◆ Assigned task ◆
Look below for the line holding "R1: 1.2k (CTL, PULSE) -> 1.2k (VIN, VREF)" and the line holding "R9: 47k (VIN, VREF) -> 47k (CTL, PULSE)". Repeat those two and everything between, exactly.

◆ Source records ◆
-=-=-
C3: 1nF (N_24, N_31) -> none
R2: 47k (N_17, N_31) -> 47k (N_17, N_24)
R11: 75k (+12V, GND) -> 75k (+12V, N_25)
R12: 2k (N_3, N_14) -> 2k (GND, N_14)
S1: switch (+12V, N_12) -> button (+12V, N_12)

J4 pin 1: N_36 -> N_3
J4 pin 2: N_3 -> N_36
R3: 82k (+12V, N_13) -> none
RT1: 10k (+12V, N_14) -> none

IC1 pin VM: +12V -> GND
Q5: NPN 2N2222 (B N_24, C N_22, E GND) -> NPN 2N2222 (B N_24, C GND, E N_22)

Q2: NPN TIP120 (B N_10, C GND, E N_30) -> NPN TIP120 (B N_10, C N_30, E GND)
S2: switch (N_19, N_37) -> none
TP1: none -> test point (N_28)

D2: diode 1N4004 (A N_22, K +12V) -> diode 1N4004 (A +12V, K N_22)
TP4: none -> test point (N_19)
-=-=-
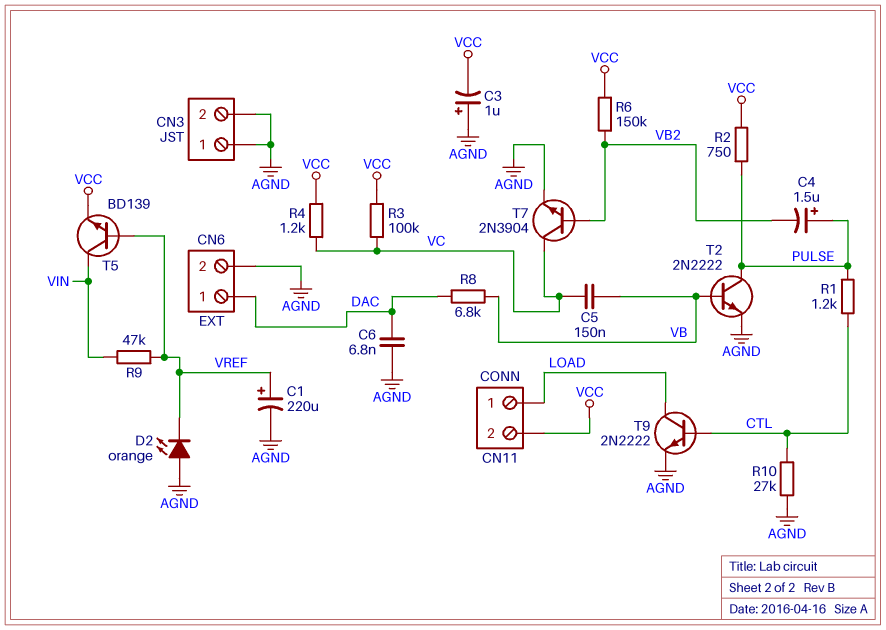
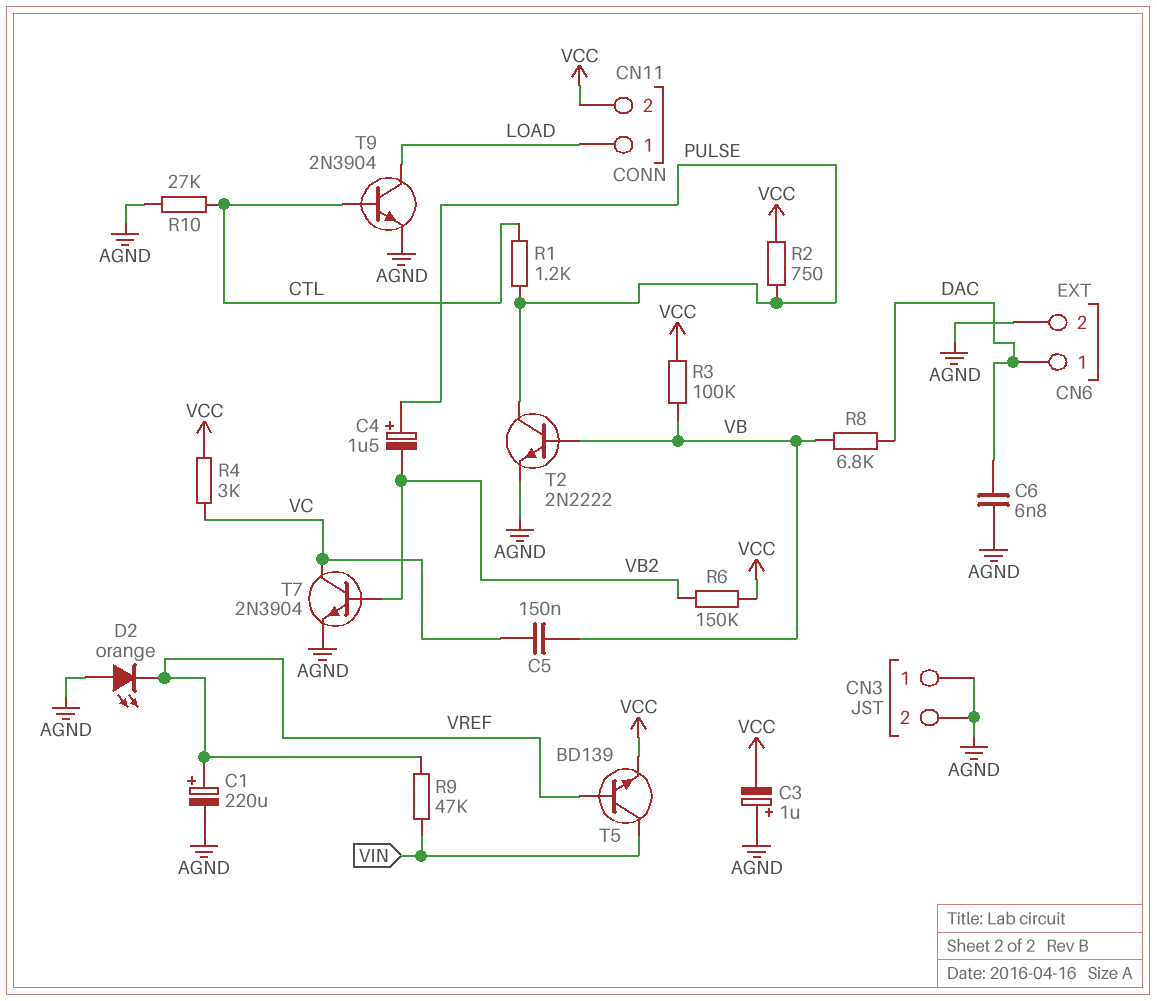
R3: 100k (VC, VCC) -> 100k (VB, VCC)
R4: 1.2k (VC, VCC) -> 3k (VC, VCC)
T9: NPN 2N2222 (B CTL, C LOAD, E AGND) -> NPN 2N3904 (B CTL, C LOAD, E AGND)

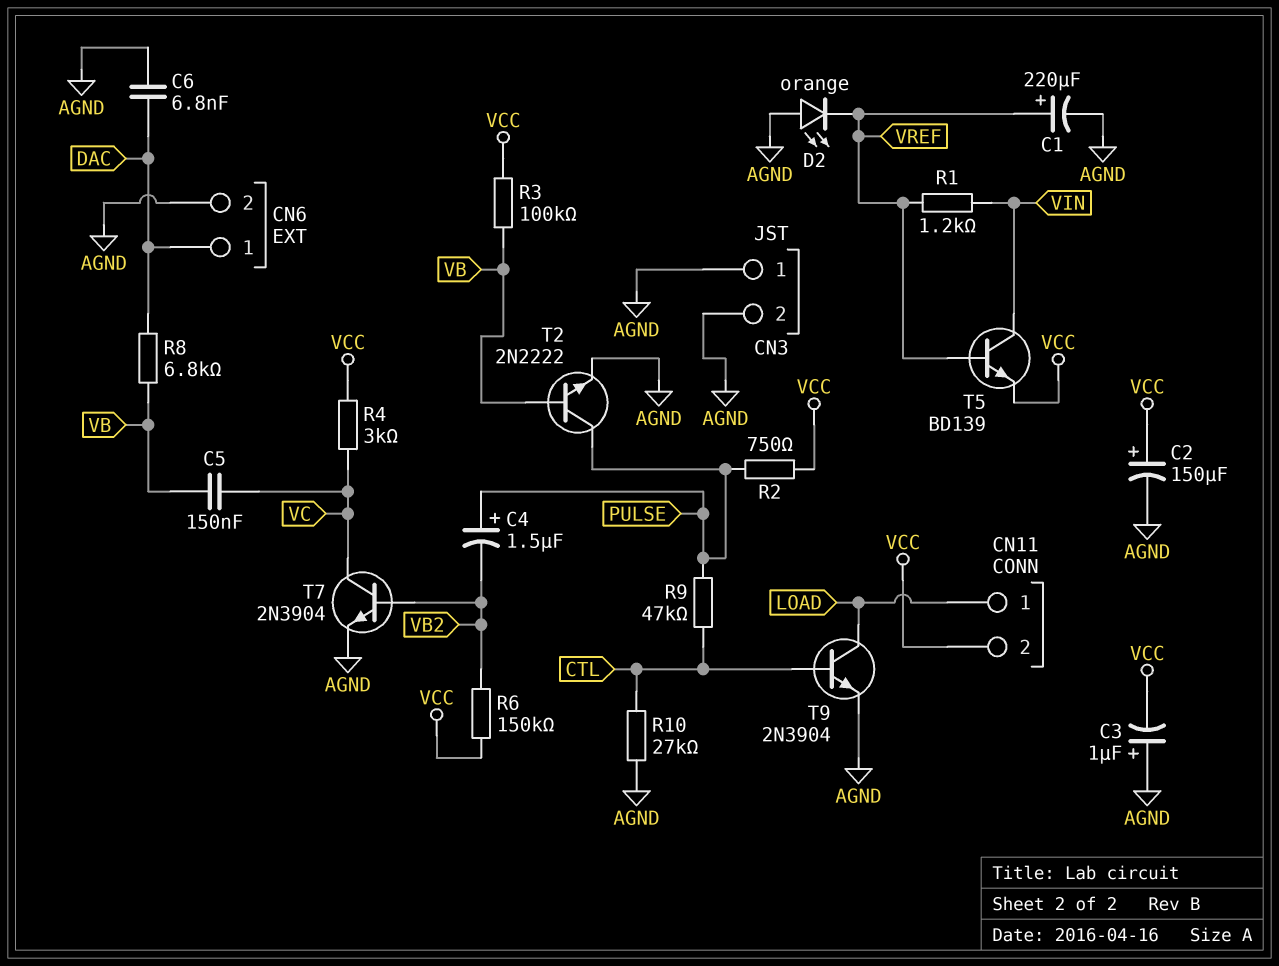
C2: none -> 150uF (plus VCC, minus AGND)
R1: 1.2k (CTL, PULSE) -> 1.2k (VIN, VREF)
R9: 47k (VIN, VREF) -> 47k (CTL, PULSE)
-=-=-
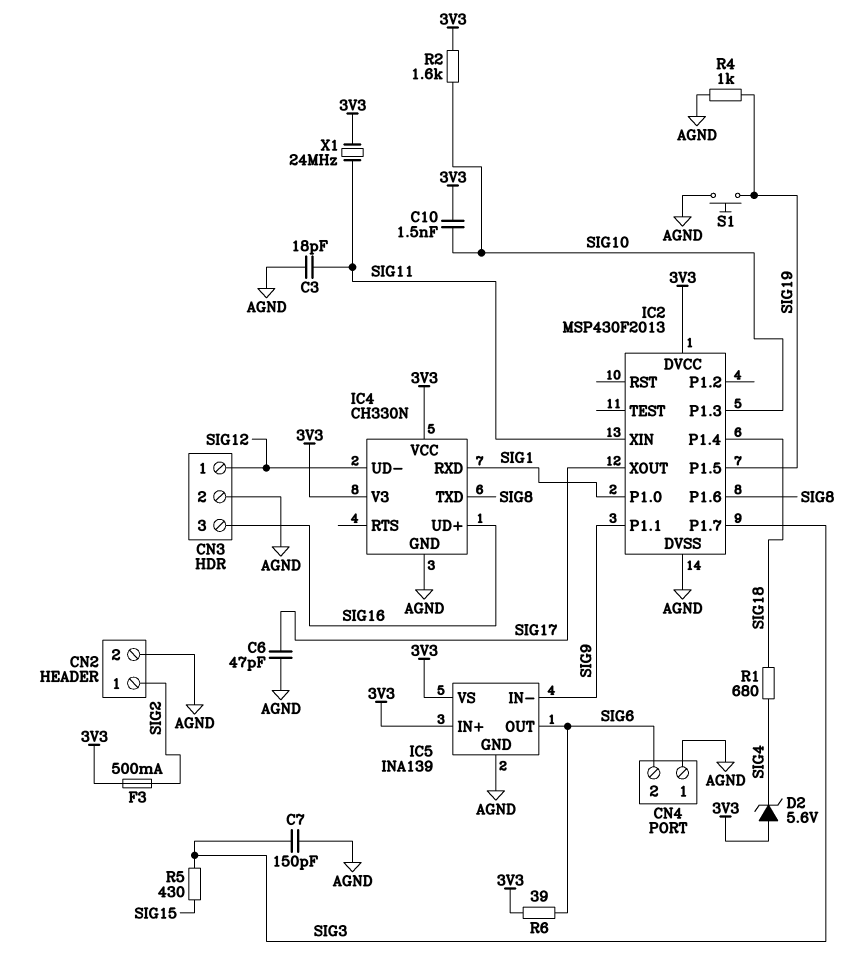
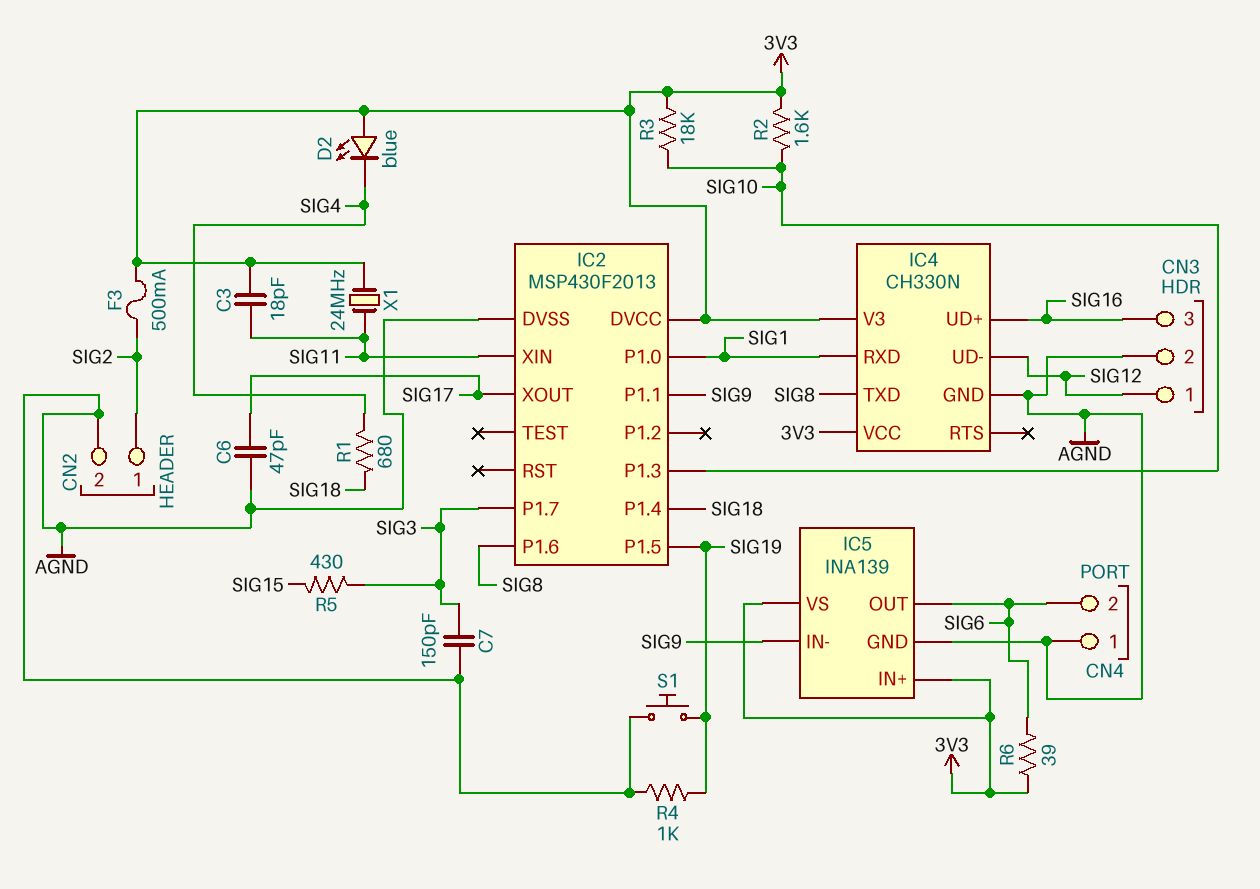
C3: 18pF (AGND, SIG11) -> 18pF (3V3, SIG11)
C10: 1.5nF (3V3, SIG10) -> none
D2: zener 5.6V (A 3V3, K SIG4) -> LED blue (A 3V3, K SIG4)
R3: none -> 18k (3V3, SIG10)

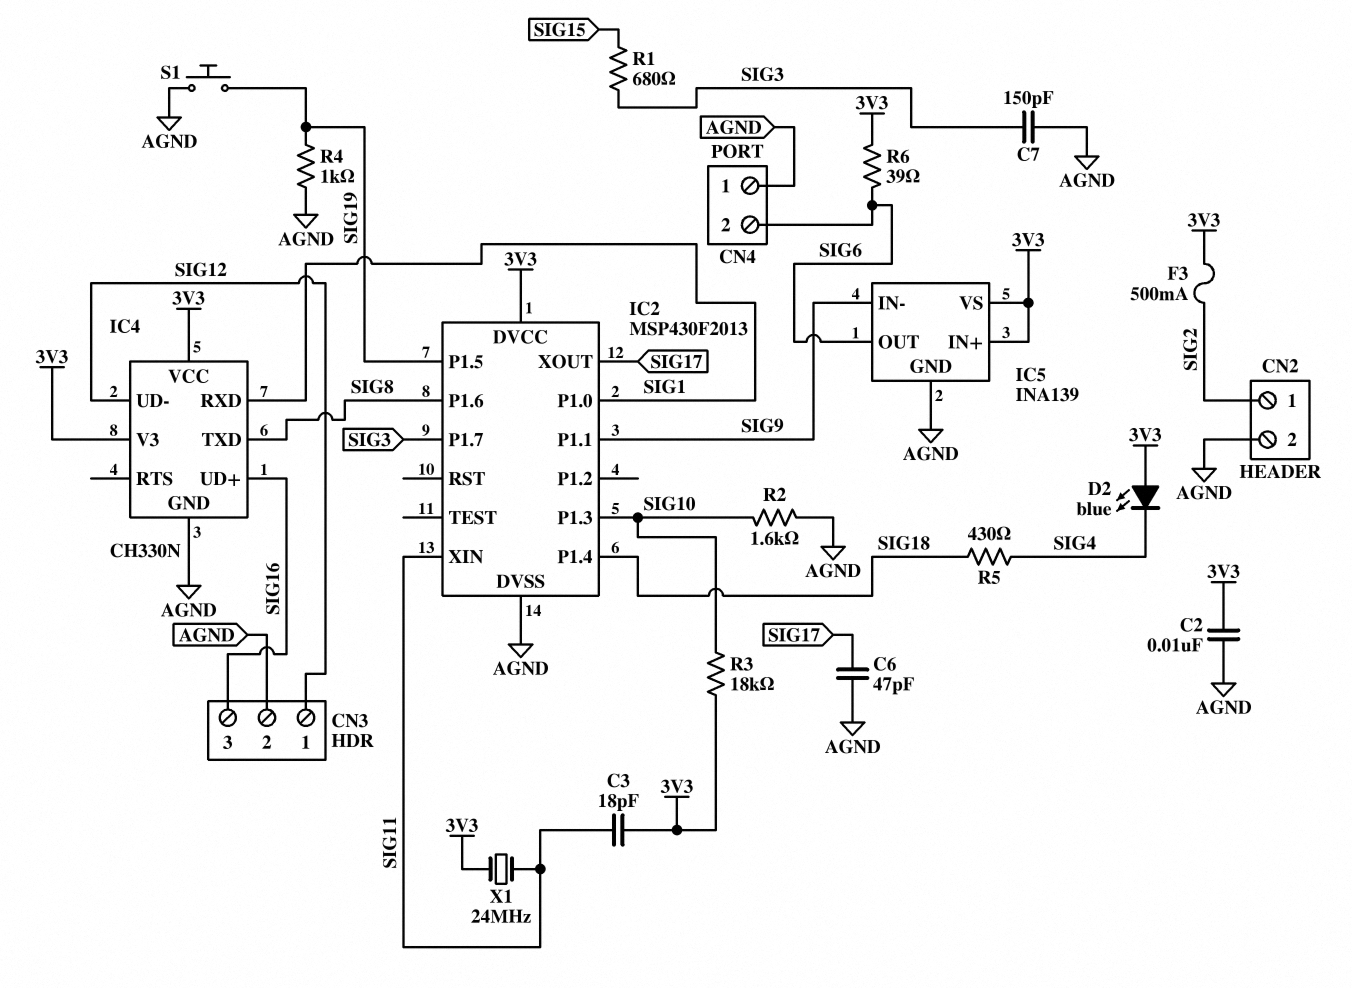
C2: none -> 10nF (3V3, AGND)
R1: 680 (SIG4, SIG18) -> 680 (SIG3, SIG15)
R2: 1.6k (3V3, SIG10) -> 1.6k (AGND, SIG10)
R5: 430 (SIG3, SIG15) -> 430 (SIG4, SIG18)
-=-=-
◆ Solution to the problem ◆
R1: 1.2k (CTL, PULSE) -> 1.2k (VIN, VREF)
R9: 47k (VIN, VREF) -> 47k (CTL, PULSE)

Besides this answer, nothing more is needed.